**ASSIGNMENT:**
Gather each line of the records where "cone" appears.

**TASK DATA:**
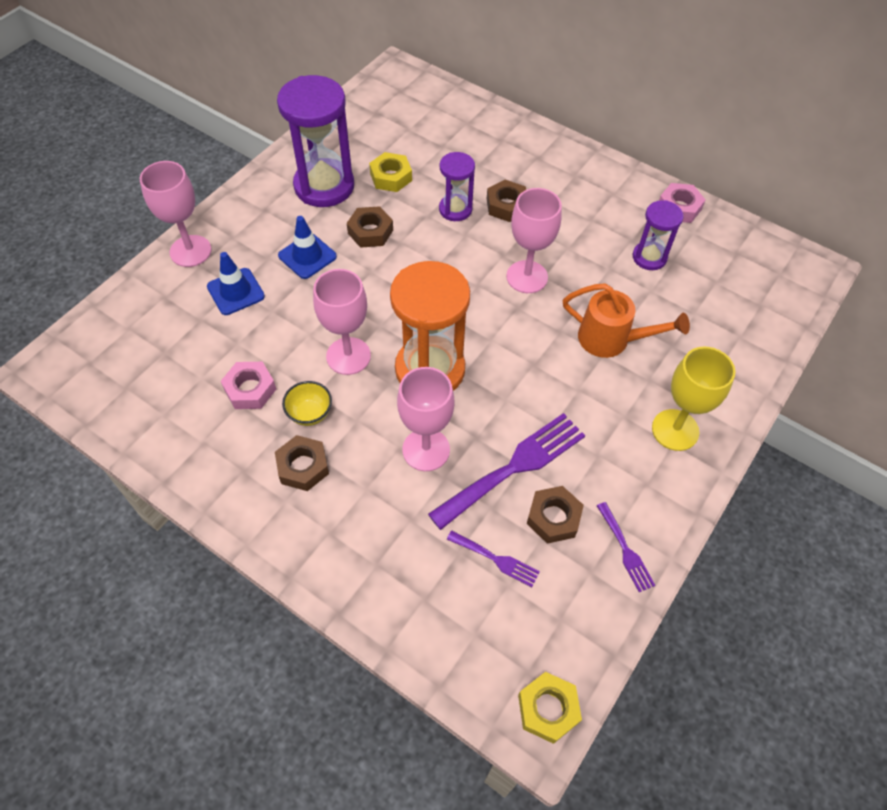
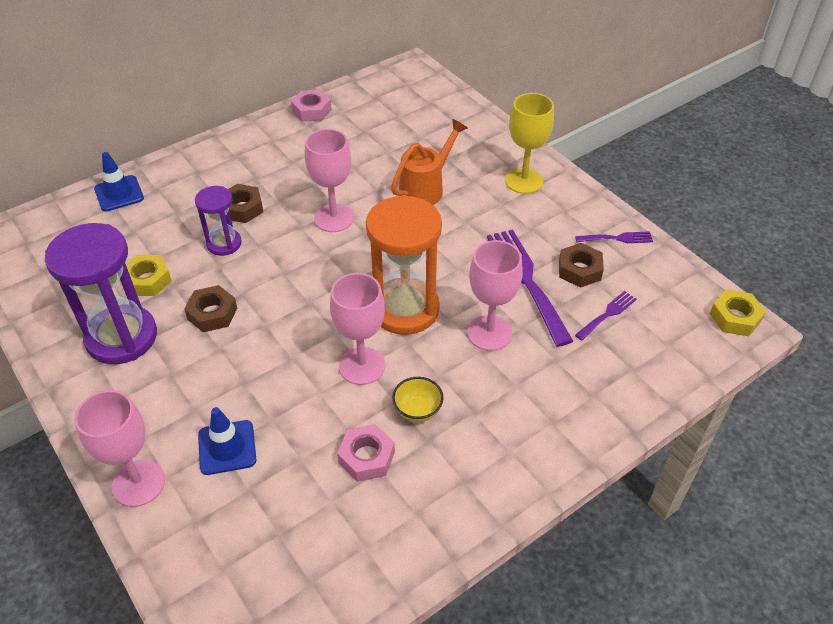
camera: 70 degrees left, 10 degrees down
brown nut [275,435,329,491] -> none
blue traffic cone [278,216,337,279] -> blue traffic cone moved to [94,152,144,211]
purple hourglass [633,200,683,270] -> none

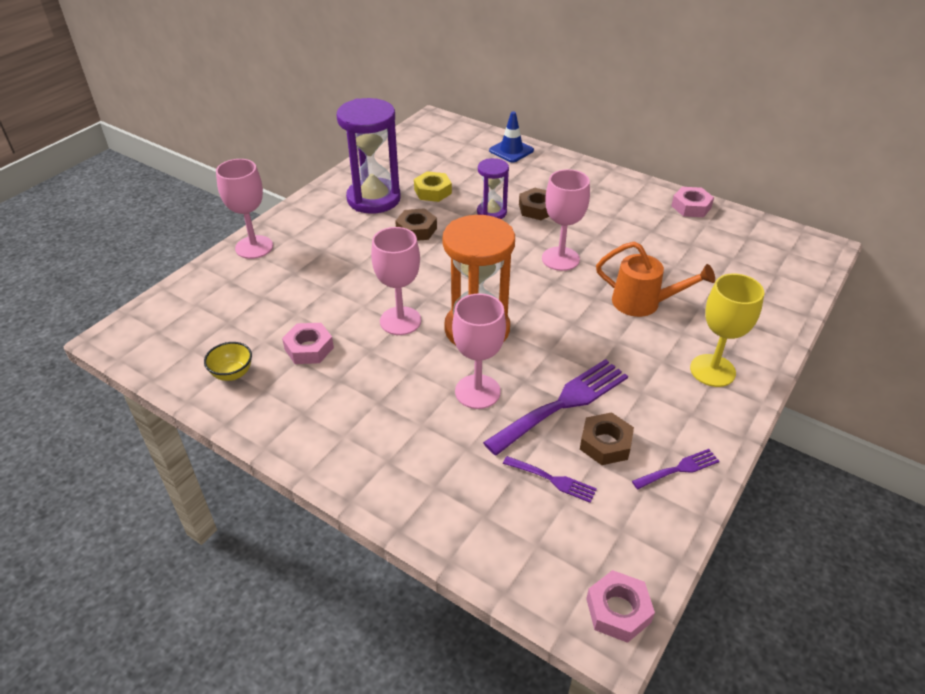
camera: 70 degrees right, 5 degrees down
blue traffic cone [198,407,256,475] -> none
yellow bowl [392,377,444,423] -> yellow bowl moved to [204,342,252,381]
purple fork [575,231,653,243] -> purple fork turned 90 degrees counterclockwise [632,449,720,489]
yellow nut [710,290,766,336] -> pink nut [586,570,655,643]

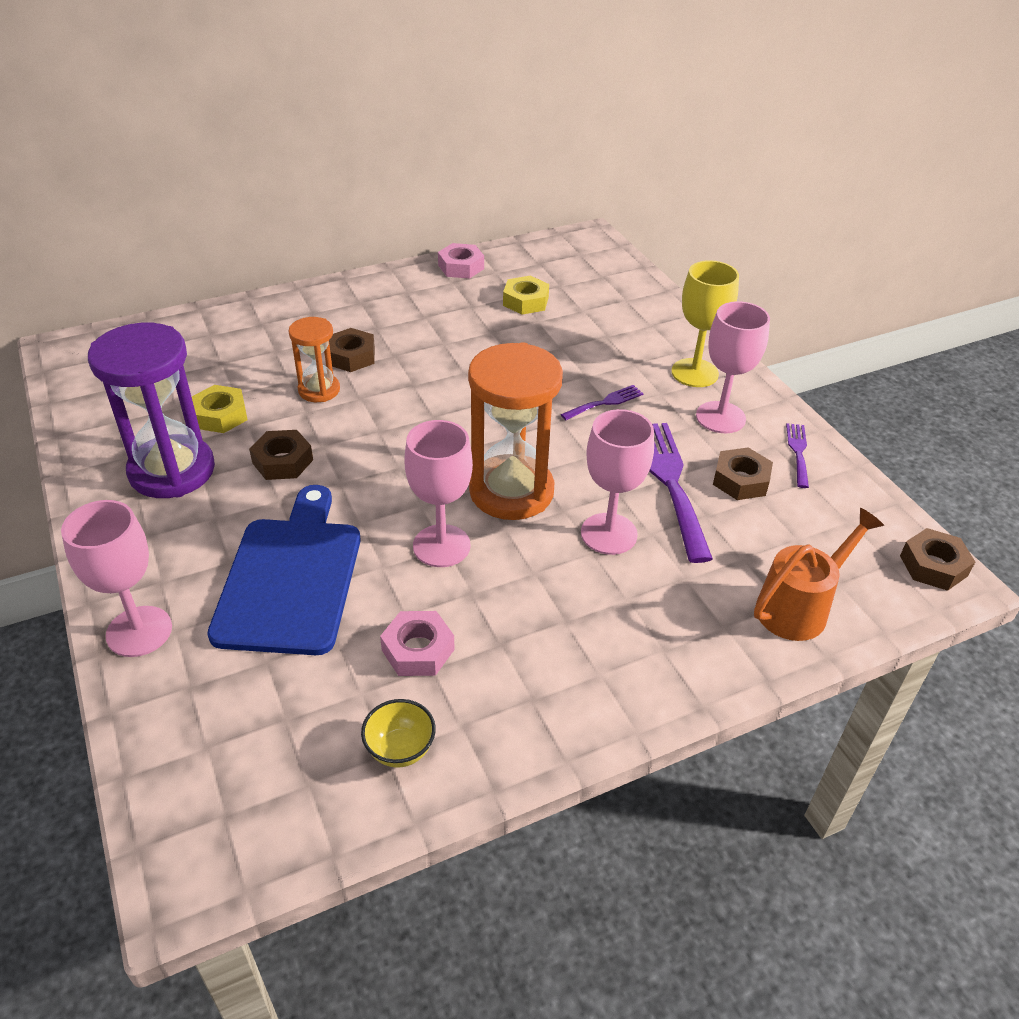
camera: 60 degrees left, 0 degrees up
purple hourglass [477,158,509,219] -> orange hourglass [289,317,340,402]
blue traffic cone [489,111,534,163] -> none
purple fork [503,456,597,503] -> purple fork moved to [561,385,644,420]
pink goblet [542,169,590,271] -> pink goblet moved to [696,301,770,433]
pink nut [586,570,655,643] -> brown nut [900,528,975,591]
orange watering can [596,242,715,317] -> orange watering can moved to [754,508,884,641]
none -> blue cutting board [207,485,360,655]
none -> yellow nut [503,276,549,315]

**THE ANSWER:**
blue traffic cone [278,216,337,279] -> blue traffic cone moved to [94,152,144,211]
blue traffic cone [198,407,256,475] -> none
blue traffic cone [489,111,534,163] -> none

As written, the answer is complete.